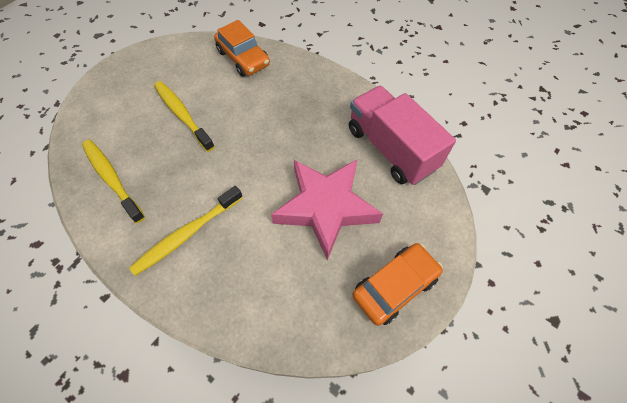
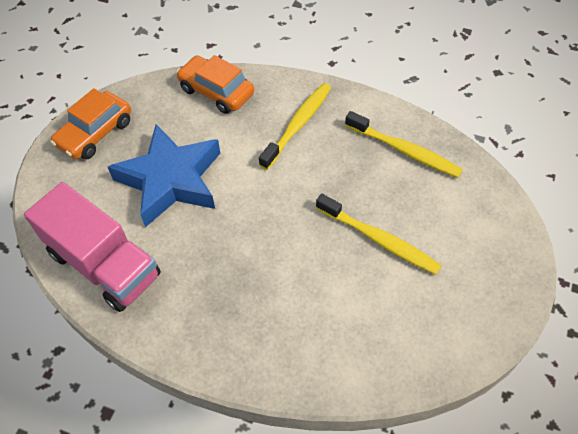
camera: 165 degrees right, 5 degrees down
(243, 58) = (348, 356): orange car -> orange car (216, 91)
(325, 207) = (171, 180): pink star -> blue star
################
**Problem requirements**
All of the material goes into the answer exactly as it stands, except for the pictures.

**Response area**
camera: 165 degrees right, 5 degrees down
(243, 58) = (348, 356): orange car -> orange car (216, 91)
(325, 207) = (171, 180): pink star -> blue star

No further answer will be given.